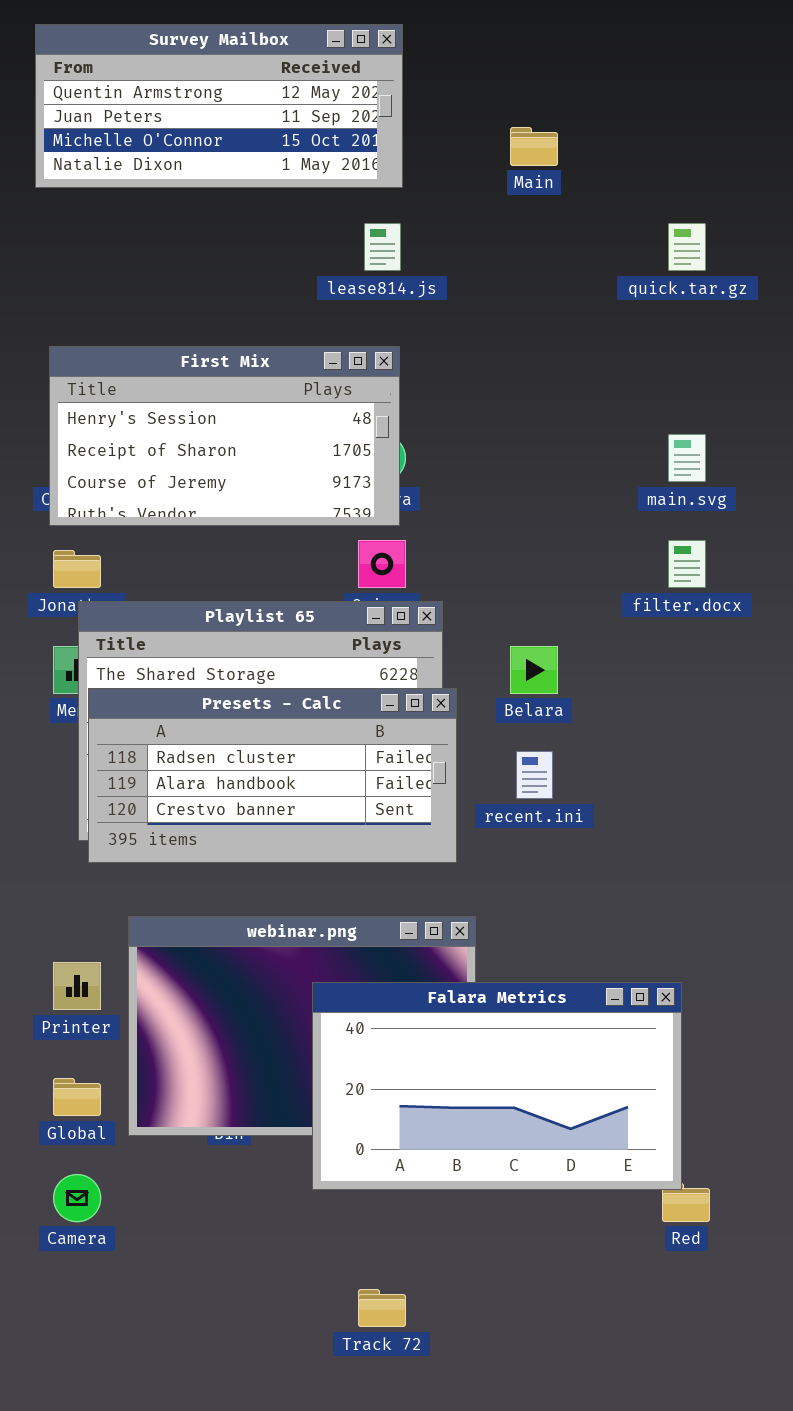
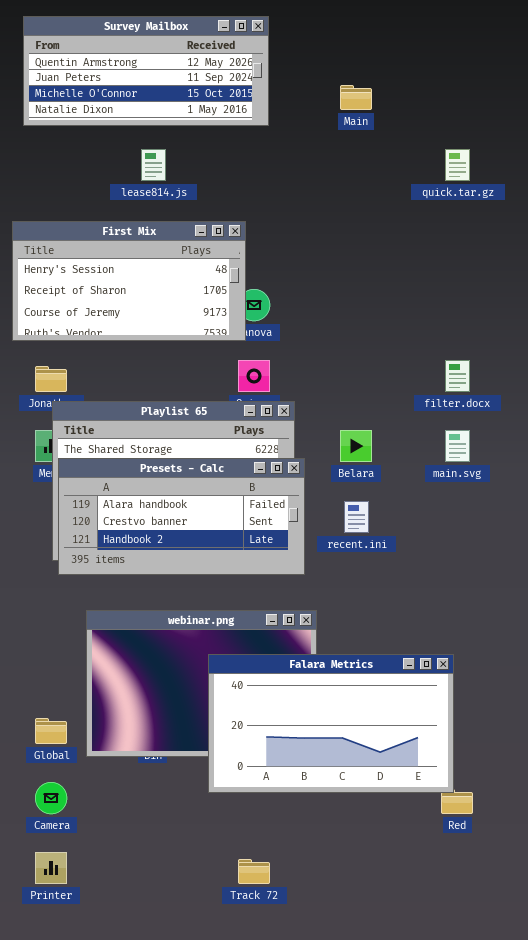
lease814.js: [364,223,401,271] -> [141,149,166,181], moved
First Mix: [49,346,400,526] -> [12,221,246,341], moved
main.svg: [668,434,706,482] -> [445,430,470,462], moved
Presets - Calc: [88,688,457,863] -> [58,458,305,575], scrolled down 1 row
Printer: [53,962,101,1010] -> [35,852,67,884], moved

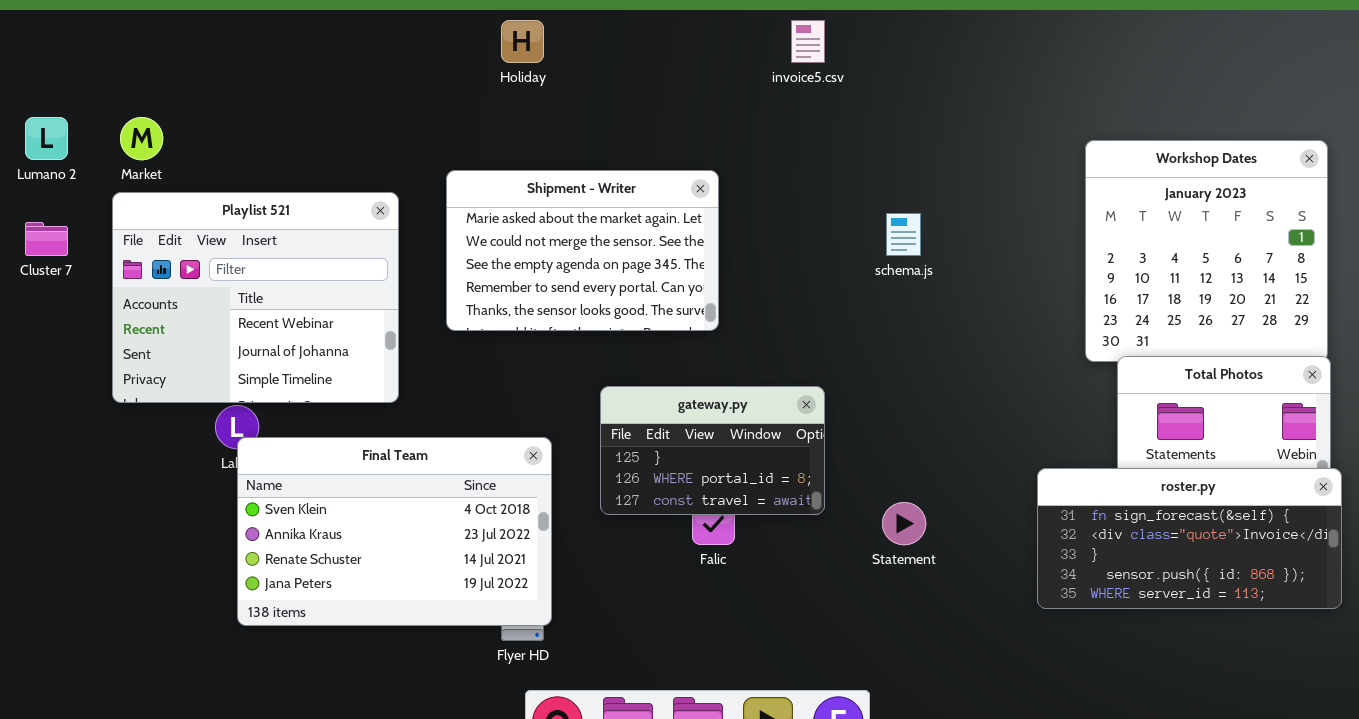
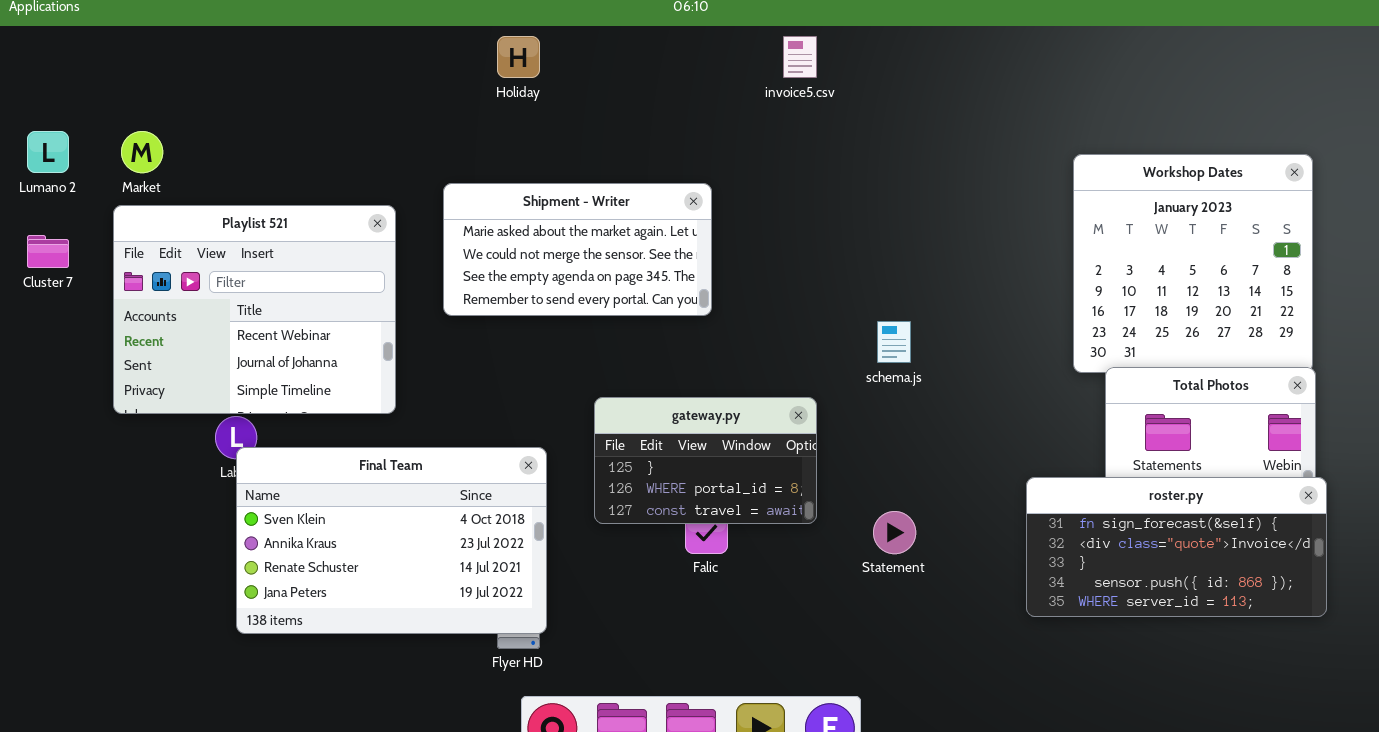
Shipment - Writer: [446,170,719,331] -> [443,183,712,316], resized
schema.js: [886,213,921,256] -> [877,321,911,363], moved

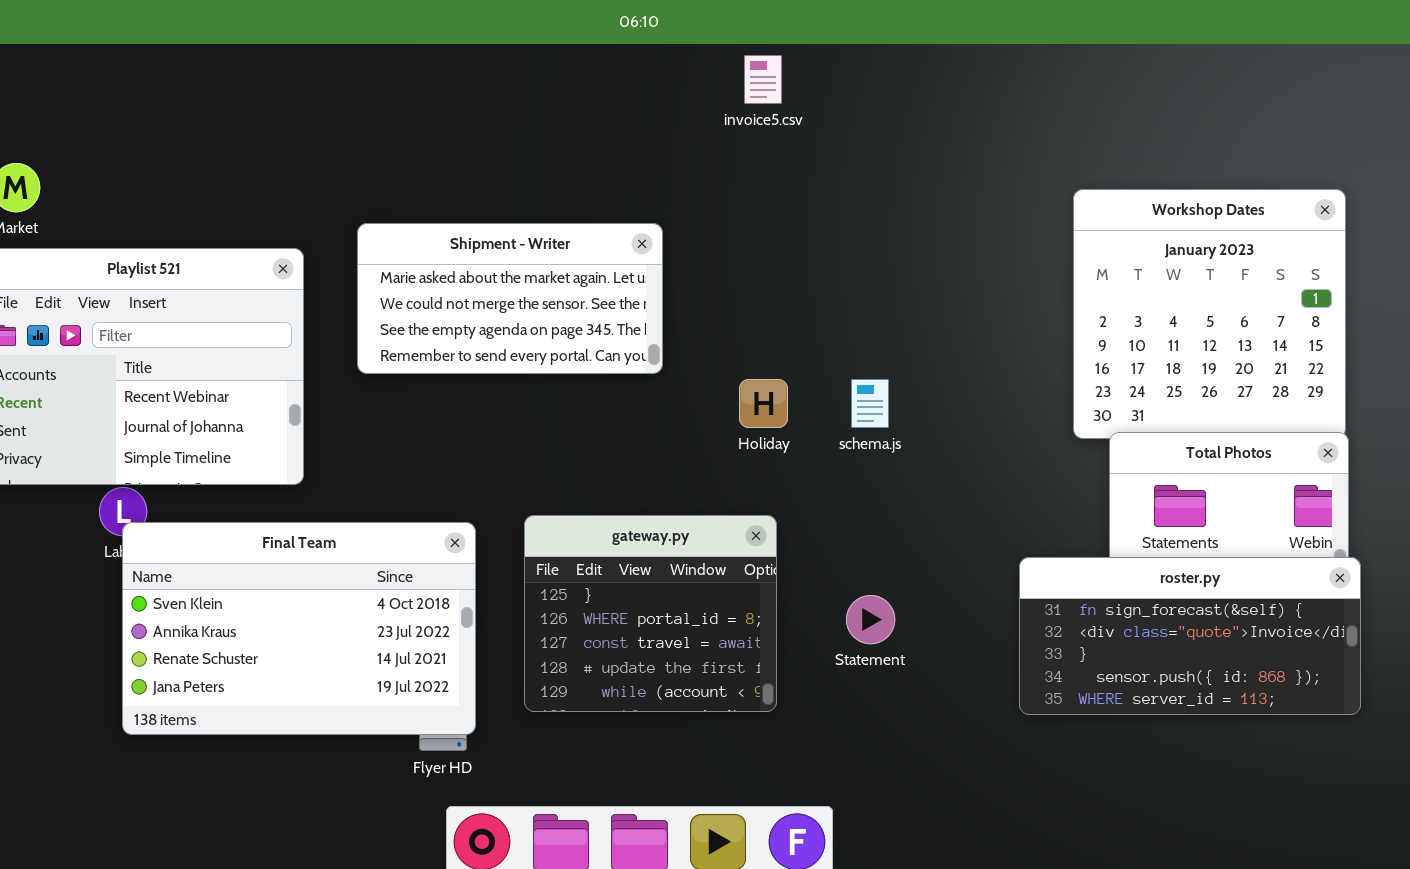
Holiday: [497,36,540,78] -> [739,379,788,428], moved
gateway.py: [594,397,817,524] -> [524,515,777,712], moved, resized

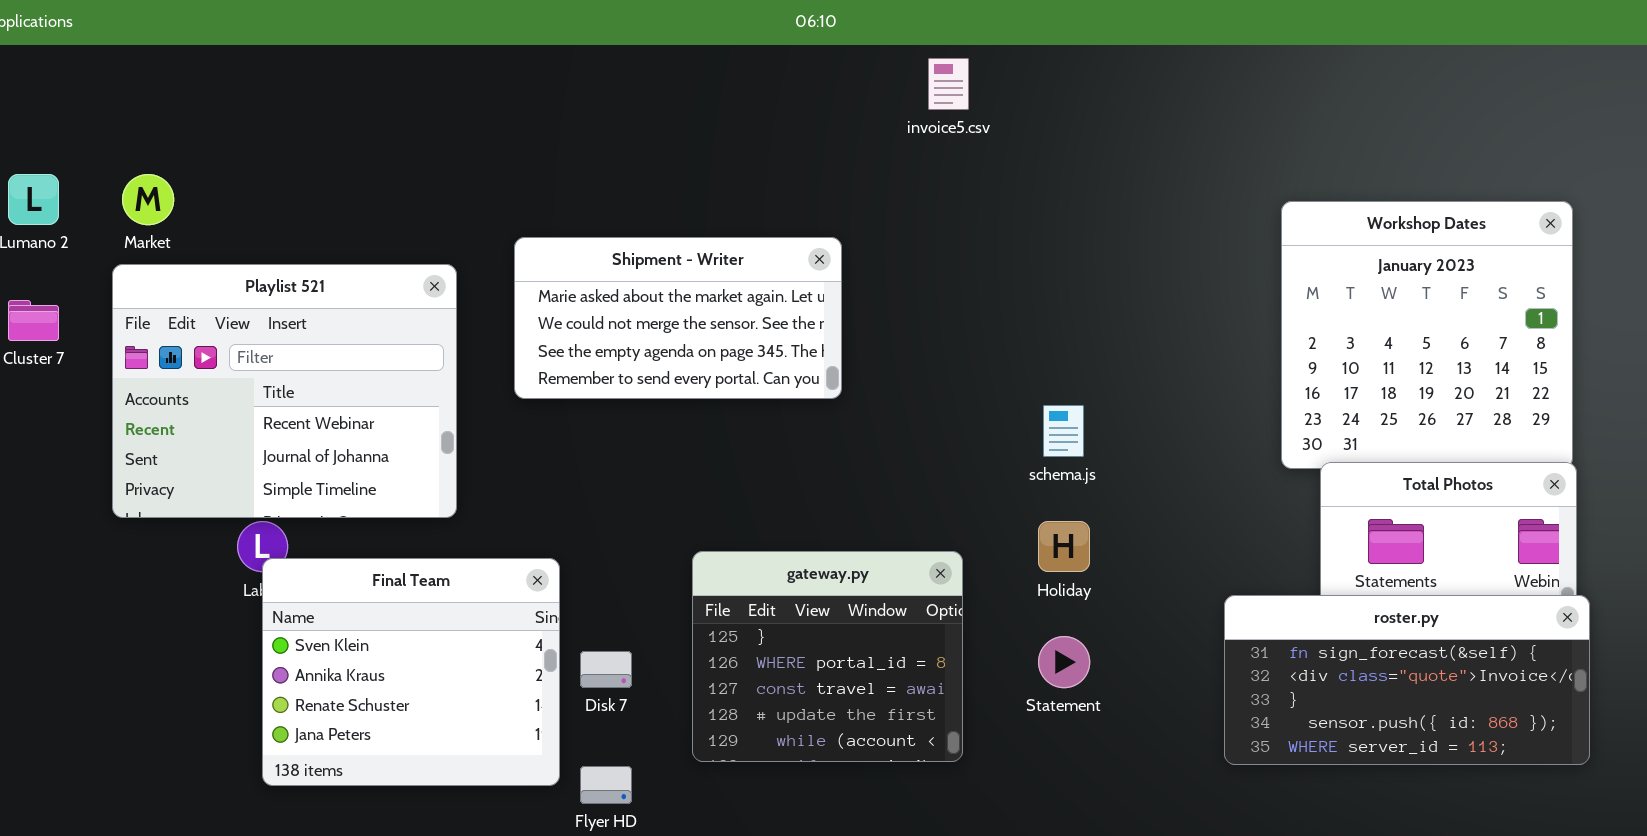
Holiday: [739,379,788,428] -> [1038,521,1090,572], moved
Final Team: [122,522,476,735] -> [262,558,560,786], resized

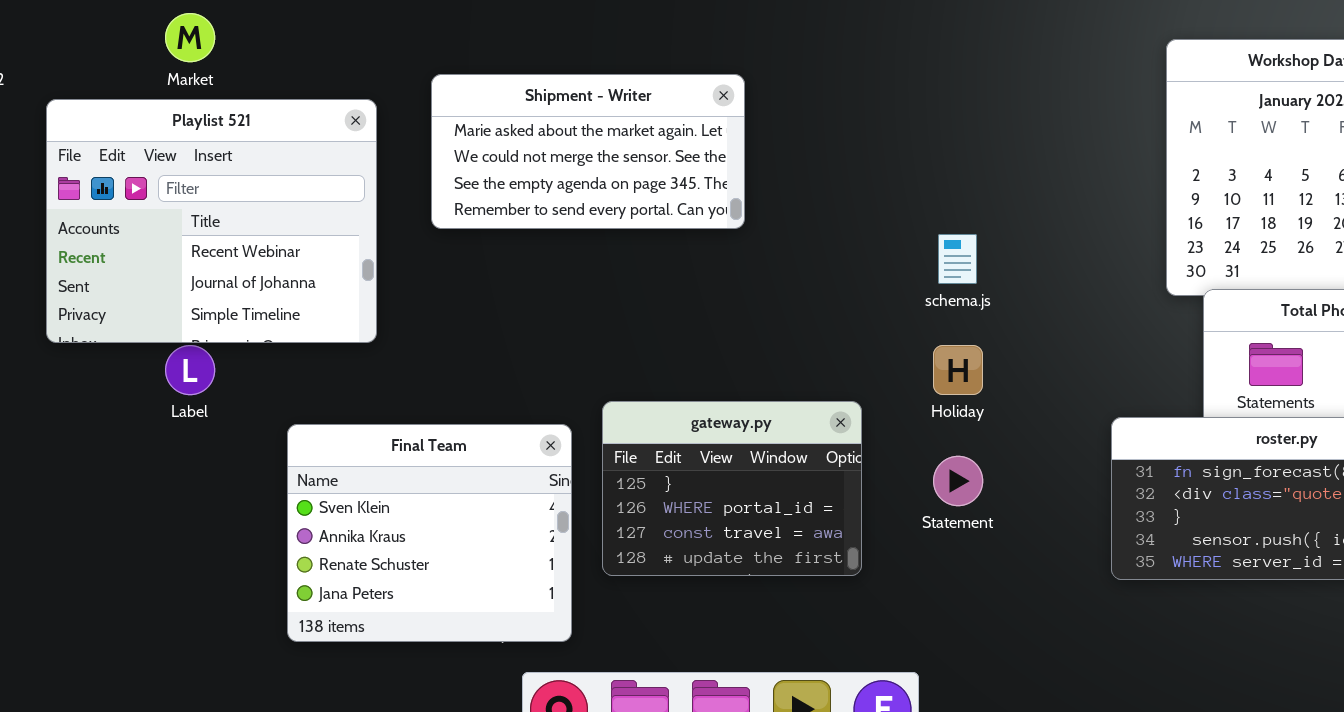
Market: [122,174,174,225] -> [165,13,215,62], moved
gateway.py: [692,551,963,762] -> [602,401,862,576], resized
Final Team: [262,558,560,786] -> [287,424,572,642], moved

──────

Give an exact reproduction of the lines from the one with "gateway.py: [692,551,963,762] ->" to the final line of the entries, including both.

■ **Response for this exercise**
gateway.py: [692,551,963,762] -> [602,401,862,576], resized
Final Team: [262,558,560,786] -> [287,424,572,642], moved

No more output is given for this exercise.